─── Data for processing ───

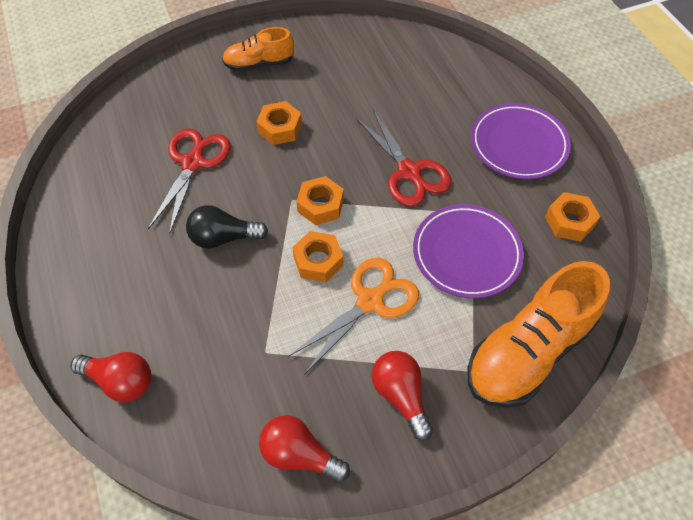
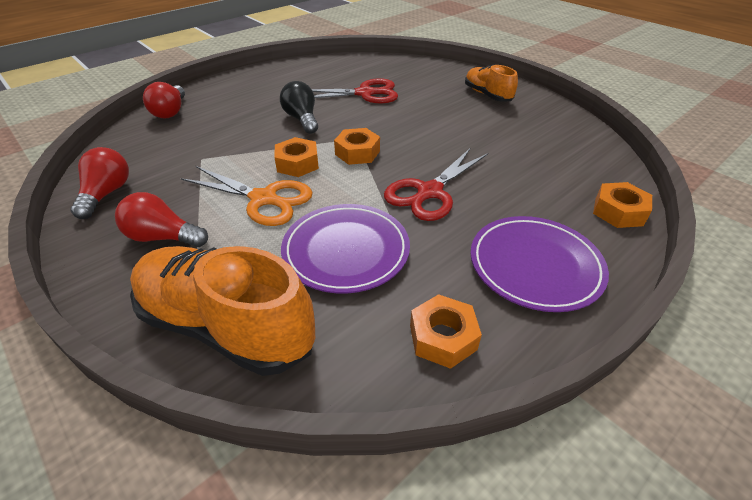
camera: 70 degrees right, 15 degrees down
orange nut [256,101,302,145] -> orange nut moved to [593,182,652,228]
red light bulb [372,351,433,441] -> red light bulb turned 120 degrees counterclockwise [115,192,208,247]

───
─── Data for processing ───

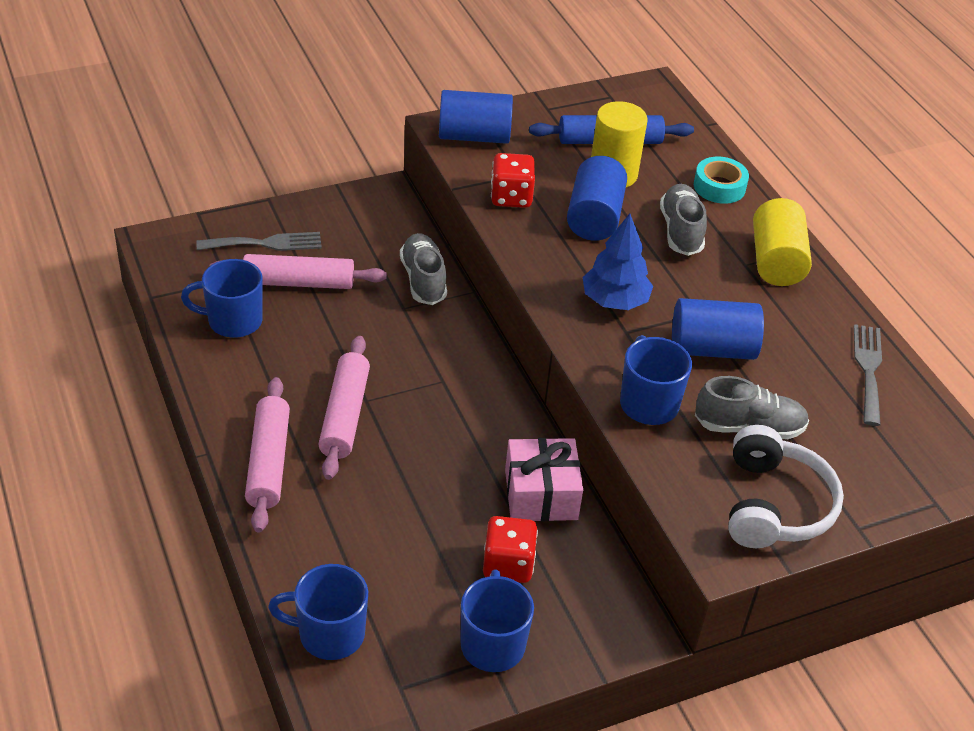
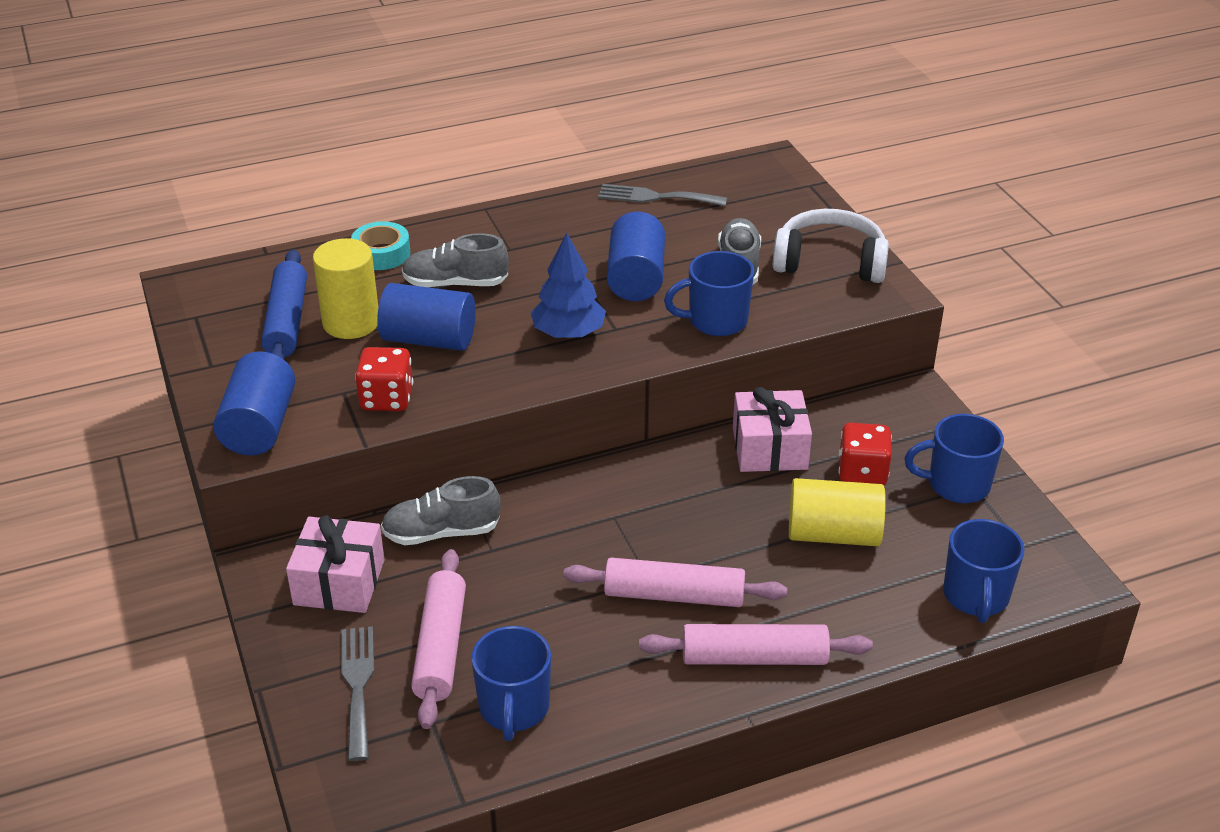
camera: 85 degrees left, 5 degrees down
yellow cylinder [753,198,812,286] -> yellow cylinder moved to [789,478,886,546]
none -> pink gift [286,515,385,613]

───

What to produce:
State how many lines in the records above contain the word "down", and give only that number.

Answer space:
2